**Work request:** Start at the line in the entries below that contains "brown cross: (70, 84) -> (85, 116), moved", stop at the line that contains "blue arrow: (13, 155) -> (29, 191), moved", and output exactly the lines in that span, both ends included.

**Provided material:**

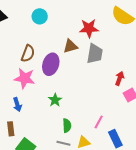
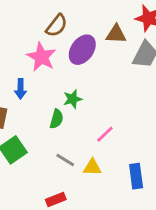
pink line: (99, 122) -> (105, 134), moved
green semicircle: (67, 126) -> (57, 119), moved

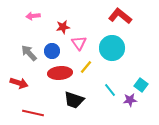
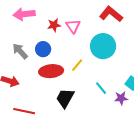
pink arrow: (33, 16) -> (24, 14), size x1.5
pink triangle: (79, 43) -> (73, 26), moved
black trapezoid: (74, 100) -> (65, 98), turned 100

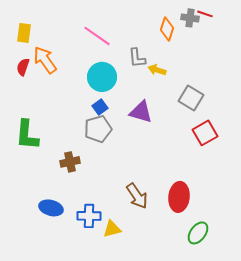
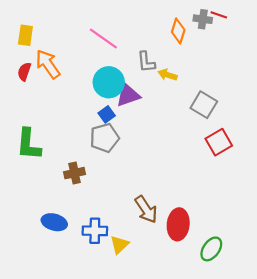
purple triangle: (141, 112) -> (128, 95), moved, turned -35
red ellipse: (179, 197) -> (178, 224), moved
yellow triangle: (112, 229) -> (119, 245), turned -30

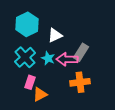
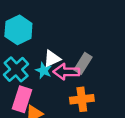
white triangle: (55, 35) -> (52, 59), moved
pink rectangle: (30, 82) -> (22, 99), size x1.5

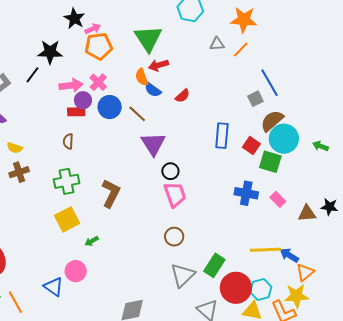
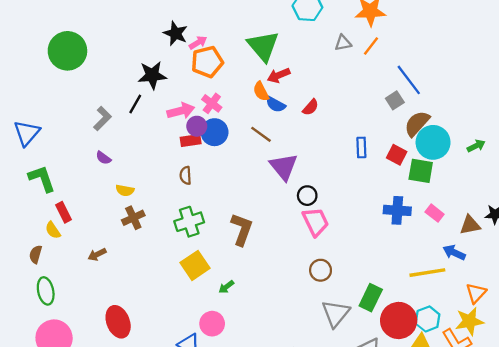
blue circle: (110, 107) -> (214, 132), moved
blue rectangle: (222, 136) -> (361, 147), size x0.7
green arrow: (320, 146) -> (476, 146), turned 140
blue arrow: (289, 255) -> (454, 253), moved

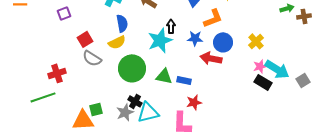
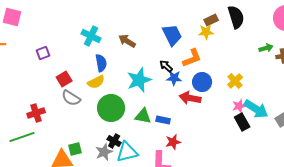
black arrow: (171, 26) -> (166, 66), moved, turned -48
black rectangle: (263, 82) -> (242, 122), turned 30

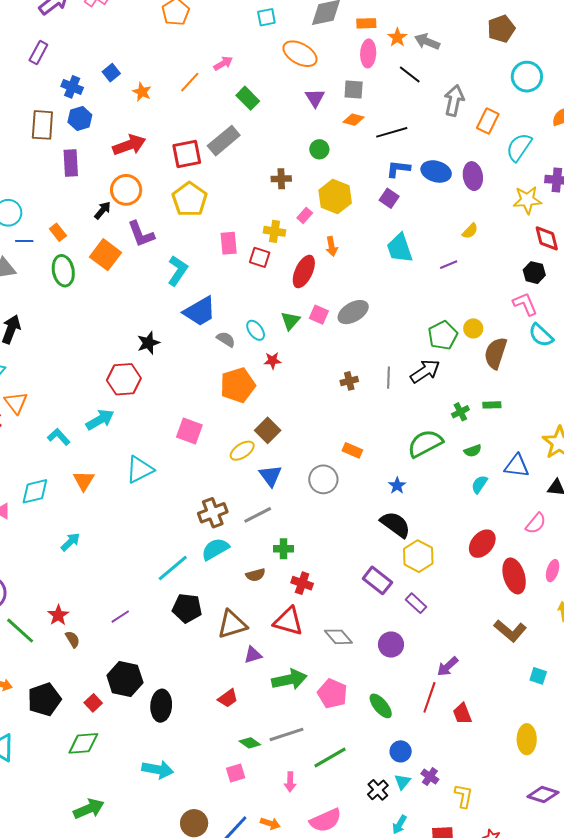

==

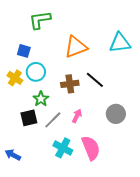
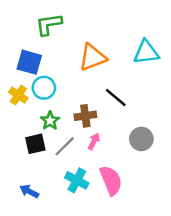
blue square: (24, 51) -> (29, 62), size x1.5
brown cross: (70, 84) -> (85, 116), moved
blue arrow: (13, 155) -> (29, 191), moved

--

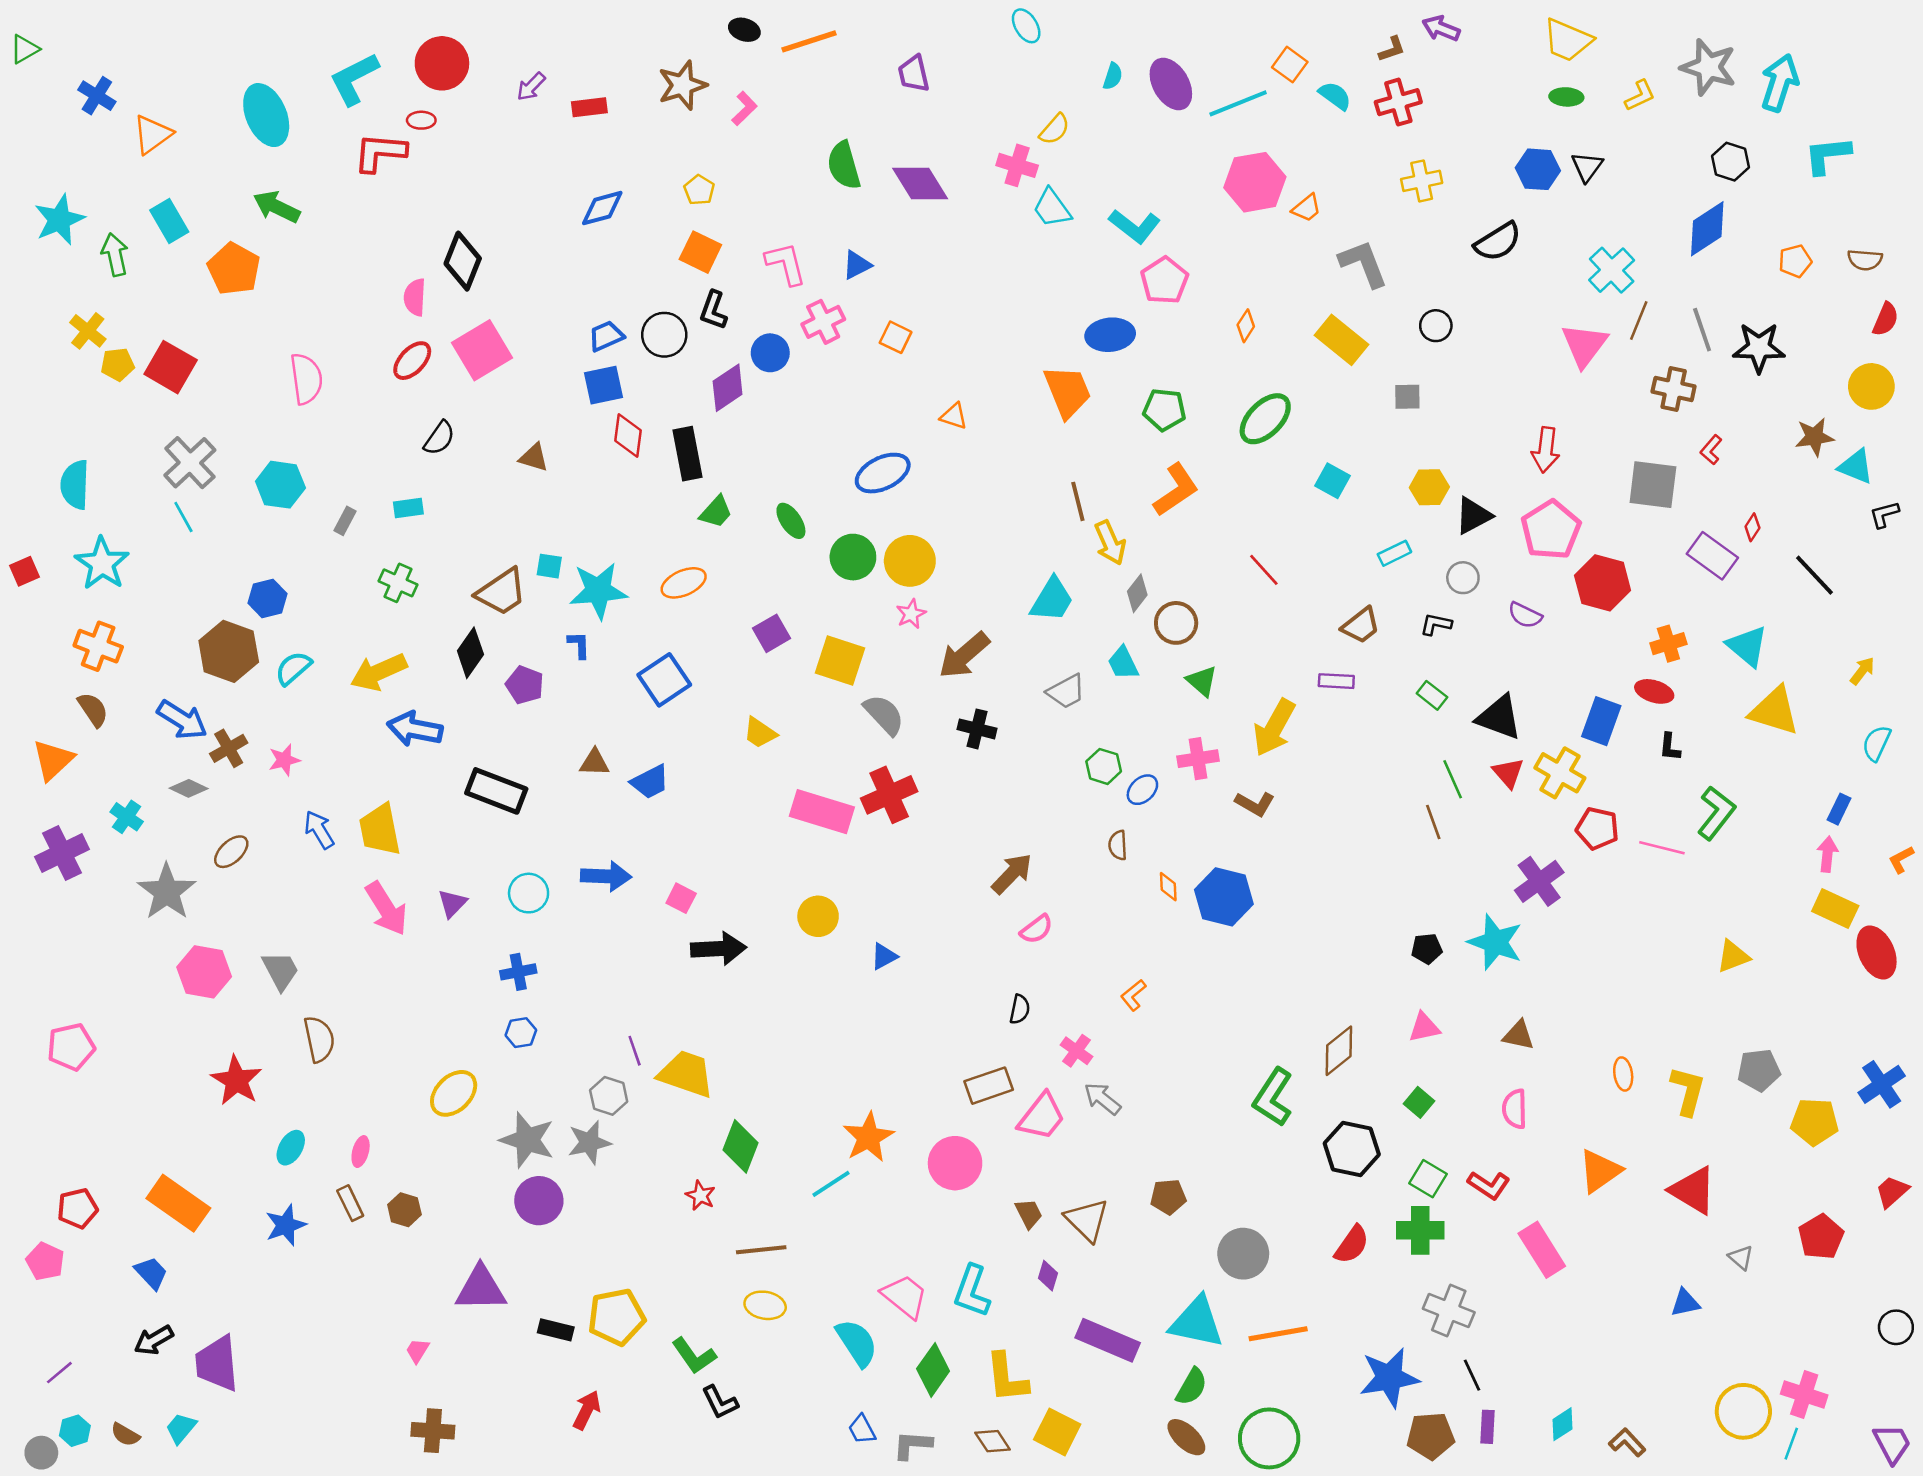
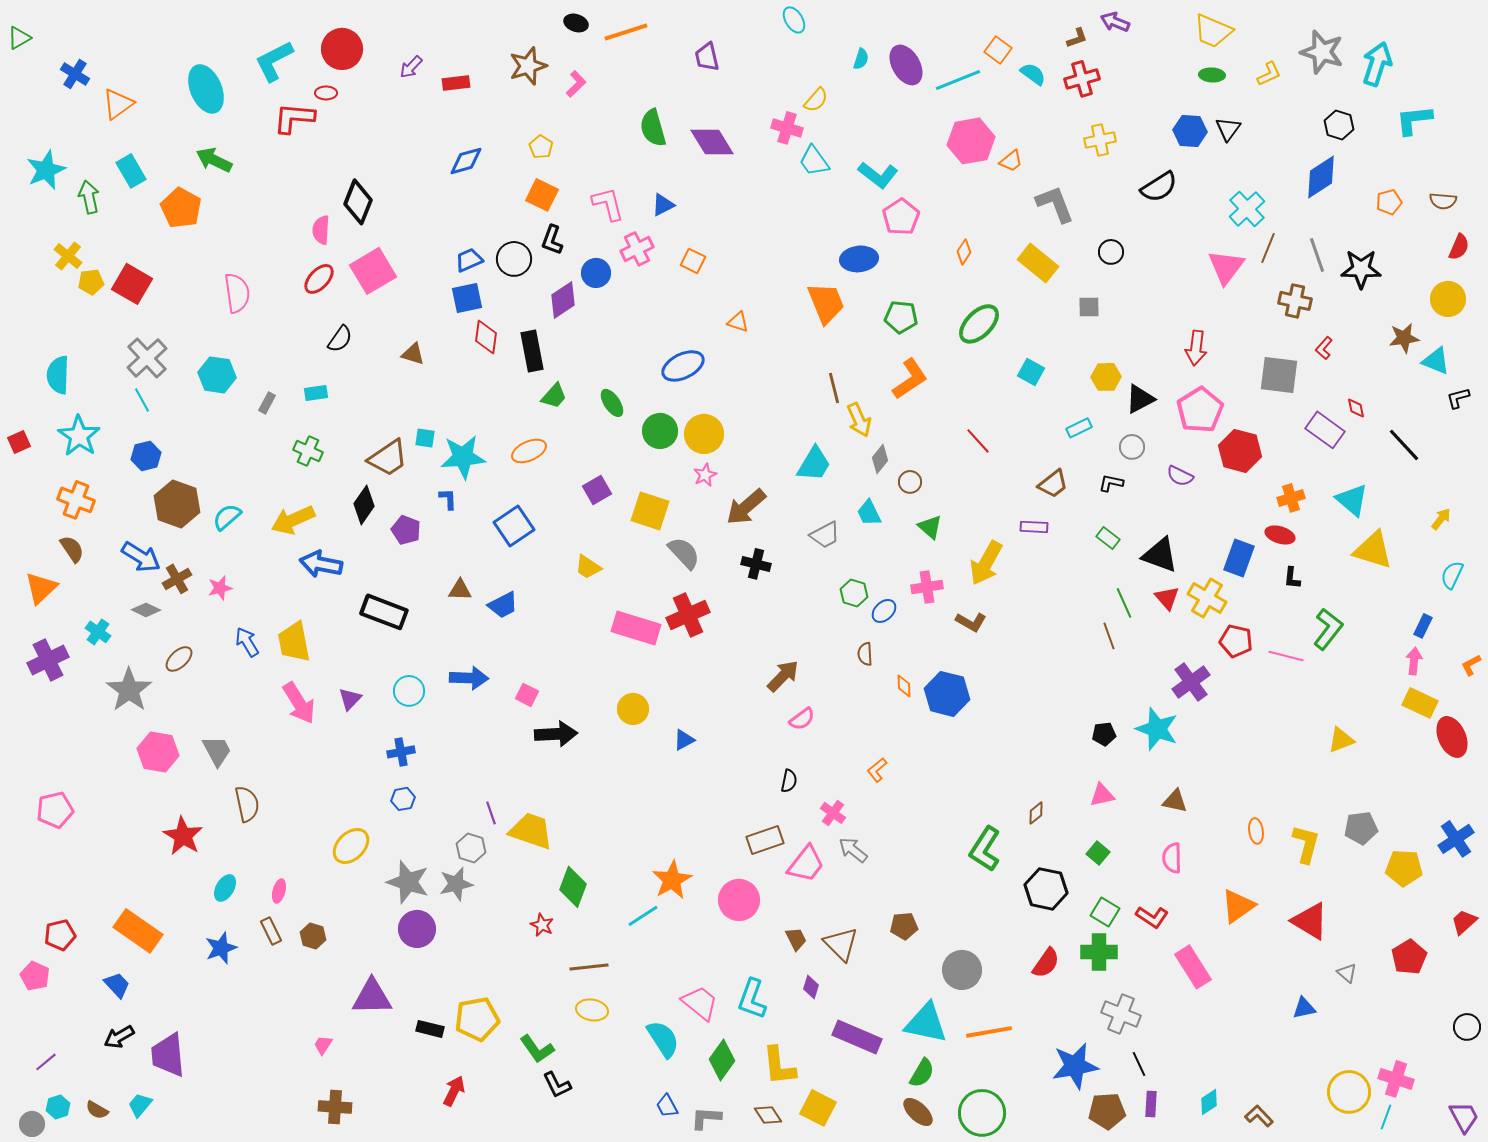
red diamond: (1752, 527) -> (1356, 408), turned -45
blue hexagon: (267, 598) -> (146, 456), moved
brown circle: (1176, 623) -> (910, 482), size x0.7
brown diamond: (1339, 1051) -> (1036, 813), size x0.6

**Exercise response:**
brown cross: (70, 84) -> (85, 116), moved
blue arrow: (13, 155) -> (29, 191), moved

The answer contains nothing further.